Stored items:
:::::

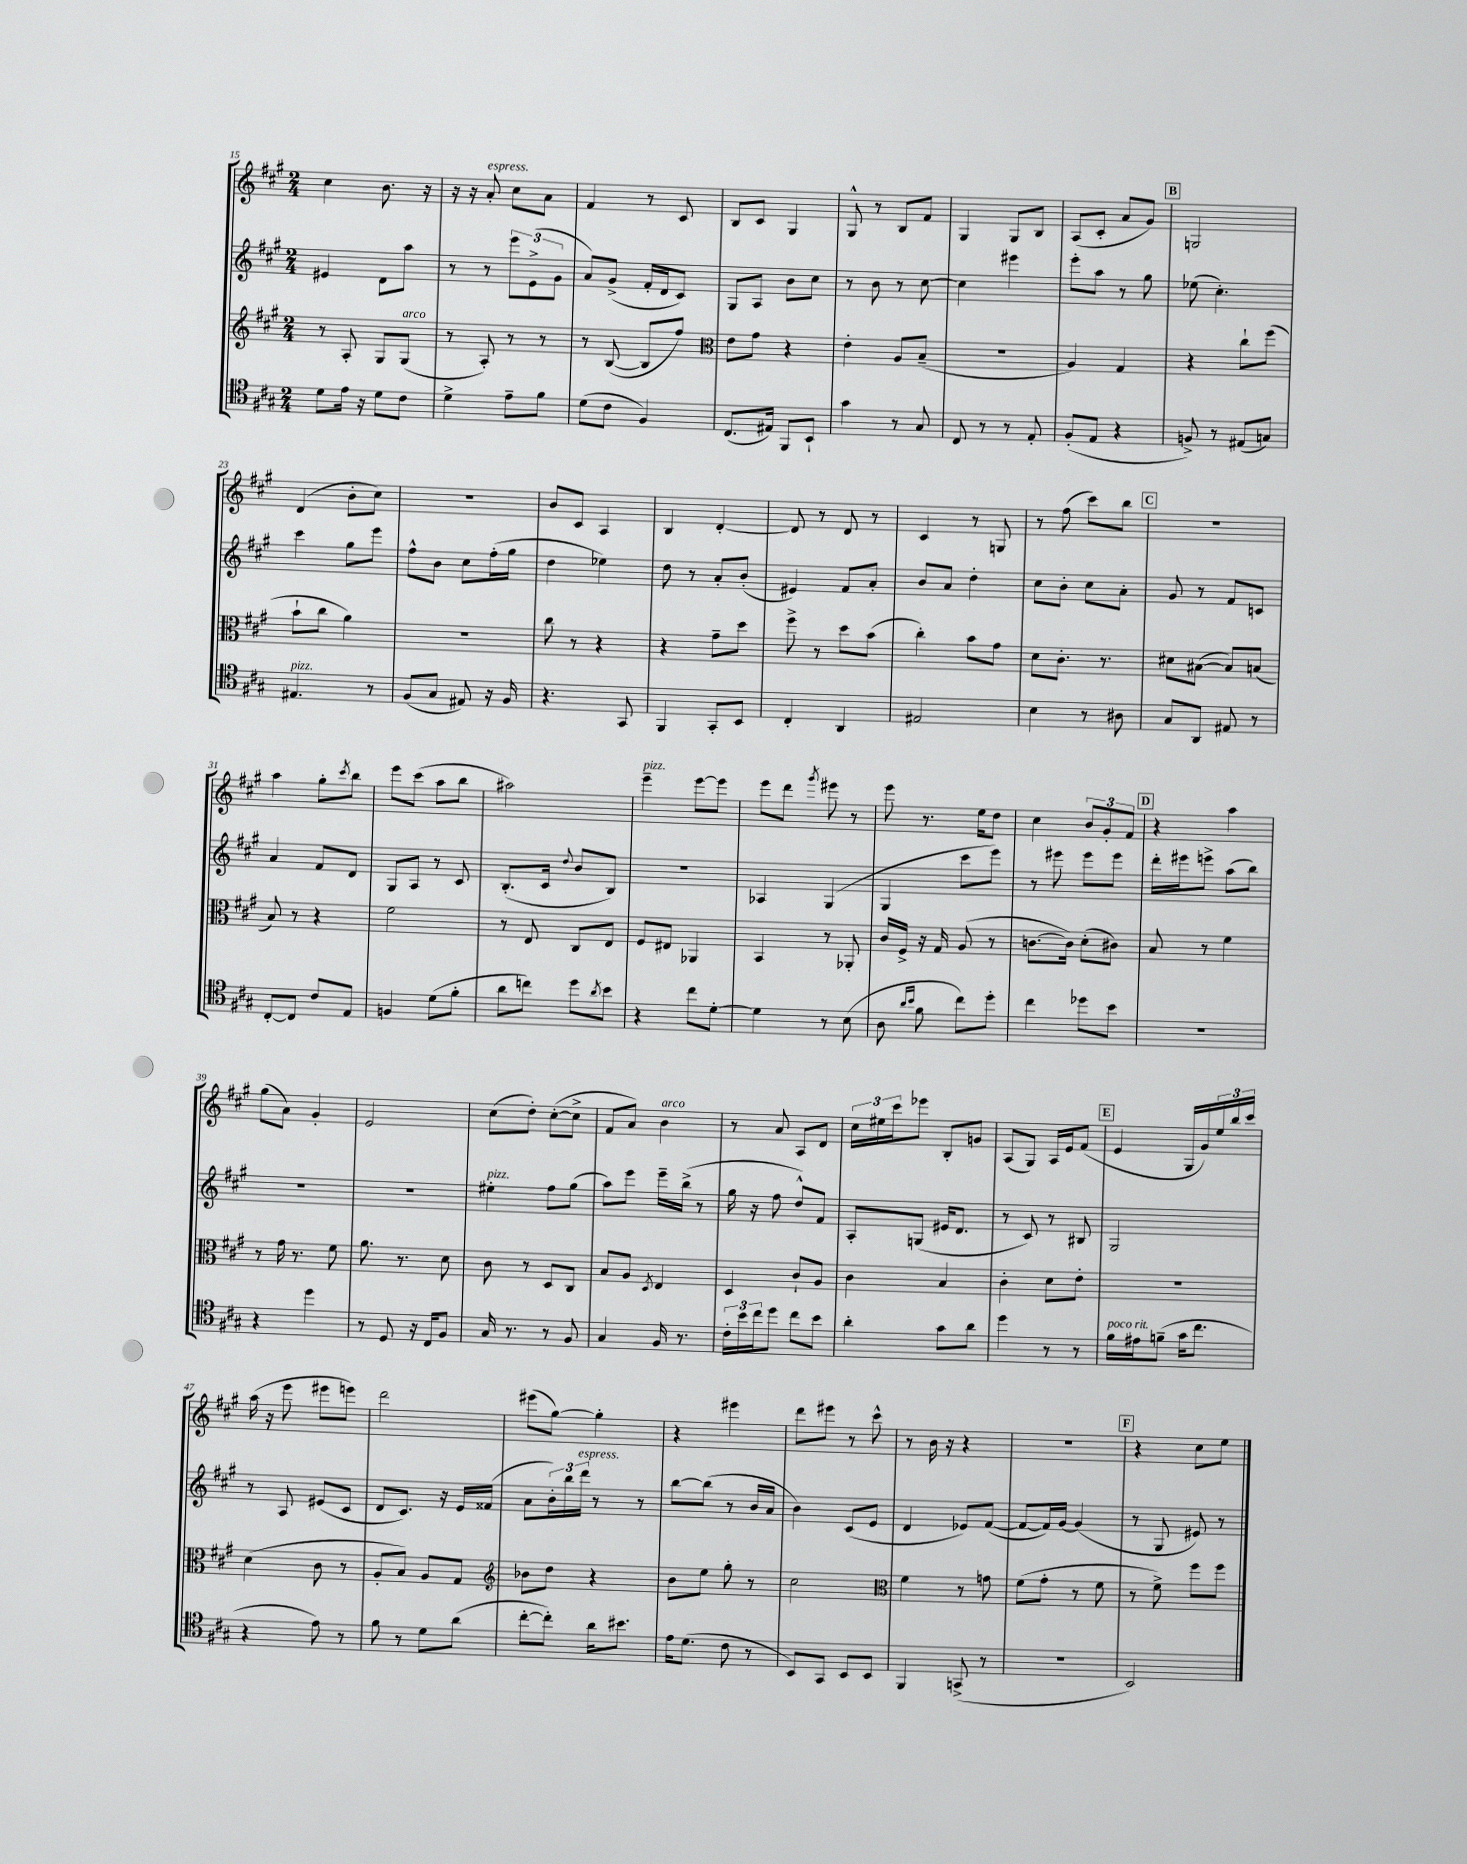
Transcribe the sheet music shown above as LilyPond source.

<<
\new StaffGroup <<
\new Staff = "s0" {
    \clef treble \key a \major \numericTimeSignature \time 2/4
    cis''4 b'8. r16 |
    r16 r16 a'8-.^\markup { \italic "espress." } cis''8 a'8 |
    fis'4 r8 cis'8 |
    b8 cis'8 gis4 |
    gis8-^ r8 b8 fis'8 |
    gis4 gis8 b8 |
    a8( cis'8-. a'8 gis'8) |
    \mark \markup { \box "B" } g2 |
    d'4( b'8-. cis''8) |
    R2 |
    b'8 cis'8 a4 |
    b4 d'4~-. |
    d'8 r8 d'8 r8 |
    cis'4 r8 g8 |
    r8 fis''8( cis'''8) b''8 |
    \mark \markup { \box "C" } R2 |
    a''4 gis''8-. \acciaccatura { cis'''8 } b''8 |
    e'''8 cis'''8( a''8 b''8 |
    ais''2) |
    e'''4--^\markup { \italic "pizz." } e'''8~ e'''8 |
    e'''8 d'''8 \acciaccatura { gis'''8 } eis'''8 r8 |
    e'''8 r8. e''16 d''8 |
    cis''4 \tuplet 3/2 { b'8 gis'8-. fis'8 } |
    \mark \markup { \box "D" } r4 a''4 |
    gis''8( a'8) gis'4-. |
    e'2 |
    cis''8( d''8-.) cis''8~-.( cis''8-> |
    fis'8 a'8) b'4^\markup { \italic "arco" } |
    r8 a'8 a8 d'8 |
    \tuplet 3/2 { cis''16 eis''16 cis'''16 } ees'''8 b8-. g'8 |
    a8( gis8) a16 e'16 fis'8( |
    \mark \markup { \box "E" } e'4 gis16 gis'16) \tuplet 3/2 { e''16 b''16 cis'''16 } |
    a''16( r16 e'''8 eis'''8 e'''8) |
    d'''2 |
    eis'''8( gis''8~) gis''4-. |
    r4 eis'''4 |
    d'''8 eis'''8 r8 cis'''8-^ |
    r8 b'16 r16 r4 |
    R2 |
    \mark \markup { \box "F" } r4 cis''8 e''8 \bar "|." |
}
\new Staff = "s1" {
    \clef treble \key a \major \numericTimeSignature \time 2/4
    eis'4 d'8 a''8 |
    r8 r8 \tuplet 3/2 { e'''8 e'8->( gis'8 } |
    a'8) gis'8->( fis'16-. d'16 cis'8) |
    gis8 a8 b'8 cis''8 |
    r8 b'8 r8 cis''8~ |
    cis''4 eis'''4 |
    e'''8-. a''8 r8 gis''8 |
    \mark \markup { \box "B" } ees''8( cis''4.-.) |
    cis'''4 gis''8 e'''8 |
    fis''8-^ b'8 cis''8 fis''16-.( gis''16 |
    d''4 ees''4) |
    d''8 r8 a'8-. b'8-.( |
    eis'4) fis'8 a'8-. |
    b'8 a'8 d''4-. |
    cis''8 b'8-. cis''8 a'8-. |
    \mark \markup { \box "C" } gis'8 r8 fis'8 c'8 |
    a'4 fis'8 d'8 |
    gis8 a8 r8 cis'8 |
    b8.-.( cis'16 \appoggiatura { d''8 } b'8 b8) |
    r2 |
    aes4 gis4( |
    gis4 cis'''8 e'''8) |
    r8 eis'''8 eis'''8 eis'''8 |
    \mark \markup { \box "D" } d'''16-. eis'''16 e'''8-> a''8( b''8) |
    R2 |
    R2 |
    eis''4-.^\markup { \italic "pizz." } fis''8 gis''8( |
    a''8) e'''8 e'''16-- b''16->( r8 |
    gis''16 r16 fis''8 d''8-^) fis'8 |
    a8-. g8( eis'16 d'8. |
    r8 cis'8) r8 bis8 |
    \mark \markup { \box "E" } gis2 |
    r8 a8 eis'8( cis'8 |
    d'8 cis'8.) r16 e'16 fisis'16( |
    a'8 \tuplet 3/2 { b'16-.) b''16 d'''16^\markup { \italic "espress." } } r8 r8 |
    b''8~ b''8( r8 b'16 a'16 |
    b'4) cis'8( e'8 |
    d'4 ees'8) fis'8~( |
    fis'8~ fis'16) gis'16~ gis'4( |
    \mark \markup { \box "F" } r8 gis8 eis'8) r8 \bar "|." |
}
\new Staff = "s2" {
    \clef treble \key a \major \numericTimeSignature \time 2/4
    r8 a8-. gis8 gis8^\markup { \italic "arco" }( |
    r8 a8-.) r8 r8 |
    r8 b8~( b8 fis''8) |
    \clef alto e'8 gis'8 r4 |
    e'4-. a8 b8--( |
    r2 |
    a4) gis4 |
    \mark \markup { \box "B" } r4 cis''8-! fis''8( |
    b'8-! cis''8 a'4) |
    r2 |
    cis''8 r8 r4 |
    r4 gis'8-- d''8 |
    fis''8-> r8 d''8 b'8( |
    cis''4-.) b'8 gis'8 |
    d'8 cis'8.-. r8. |
    \mark \markup { \box "C" } dis'8 bis8~( bis8) b8( |
    b8) r8 r4 |
    fis'2 |
    r8 e8 cis8 e8 |
    fis8 eis8 aes,4 |
    b,4 r8 aes,8-. |
    cis'16 fis16-> r16 gis16 a8( r8 |
    c'8.~ c'16) d'8-.( cis'8) |
    \mark \markup { \box "D" } b8 r8 fis'4 |
    r8 gis'16 r8. fis'8 |
    a'8. r8. d'8 |
    cis'8 r8 d8 cis8 |
    b8 a8 \acciaccatura { d8 } e4 |
    d4 cis'8-! a8 |
    cis'4 b4 |
    cis'4-. d'8 e'8-. |
    \mark \markup { \box "E" } r2 |
    d'4( cis'8 r8 |
    a8-. b8) a8 gis8 |
    \clef treble bes'8 d''8 r4 |
    b'8 e''8 gis''8-. r8 |
    cis''2 |
    \clef alto fis'4 r8 g'8 |
    fis'8( gis'8-. r8 fis'8 |
    \mark \markup { \box "F" } r8 fis'8->) fis''8 fis''8 \bar "|." |
}
\new Staff = "s3" {
    \clef tenor \key a \major \numericTimeSignature \time 2/4
    d'8 e'16 r16 d'8 cis'8 |
    d'4-> e'8-- fis'8 |
    d'8( cis'8 fis4) |
    cis8.( eis16) fis,8 b,8-! |
    gis'4 r8 gis8 |
    cis8 r8 r8 e8-. |
    fis8-.( e8 r4 |
    \mark \markup { \box "B" } f8->) r8 eis8( g8) |
    eis4.^\markup { \italic "pizz." } r8 |
    fis8( gis8 eis8) r16 fis16 |
    r4. gis,8 |
    fis,4 gis,8-. b,8 |
    cis4-. a,4 |
    eis2 |
    b4 r8 ais8 |
    \mark \markup { \box "C" } gis8 a,8 eis8 r8 |
    cis8~-. cis8 cis'8 e8 |
    f4 d'8( fis'8-. |
    a'8 c''8) d''8 \acciaccatura { a'8 } b'8 |
    r4 cis''8 d'8~-. |
    d'4 r8 b8( |
    a8 \grace { a'16 b'16 } fis'8 cis''8) d''8-. |
    cis''4 des''8 b'8 |
    \mark \markup { \box "D" } r2 |
    r4 d''4 |
    r8 d8 r16 cis16 fis8 |
    gis16 r8. r8 fis8 |
    gis4 fis16 r8. |
    \tuplet 3/2 { cis'16-. b'16 cis''16 } d''8 cis''8 b'8 |
    a'4-. gis'8 a'8 |
    d''4 r8 r8 |
    \mark \markup { \box "E" } fis'16^\markup { \italic "poco rit." } eis'16 f'8--( gis'16 cis''8. |
    r4 e'8) r8 |
    fis'8 r8 d'8 a'8( |
    cis''8~-. cis''8-.) a'16 bis'8. |
    e'16 d'8.( cis'8 r8 |
    b,8) gis,8 b,8 b,8 |
    fis,4 g,8->( r8 |
    r2 |
    \mark \markup { \box "F" } b,2) \bar "|." |
}
>>
>>
\layout { \context { \Score currentBarNumber = #15 } }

:::::

Please return each line from the items above that contains the string "pizz", copied in full.

> _Task result_
    e'''4--^\markup { \italic "pizz." } e'''8~ e'''8 |
    eis''4-.^\markup { \italic "pizz." } fis''8 gis''8( |
    eis4.^\markup { \italic "pizz." } r8 |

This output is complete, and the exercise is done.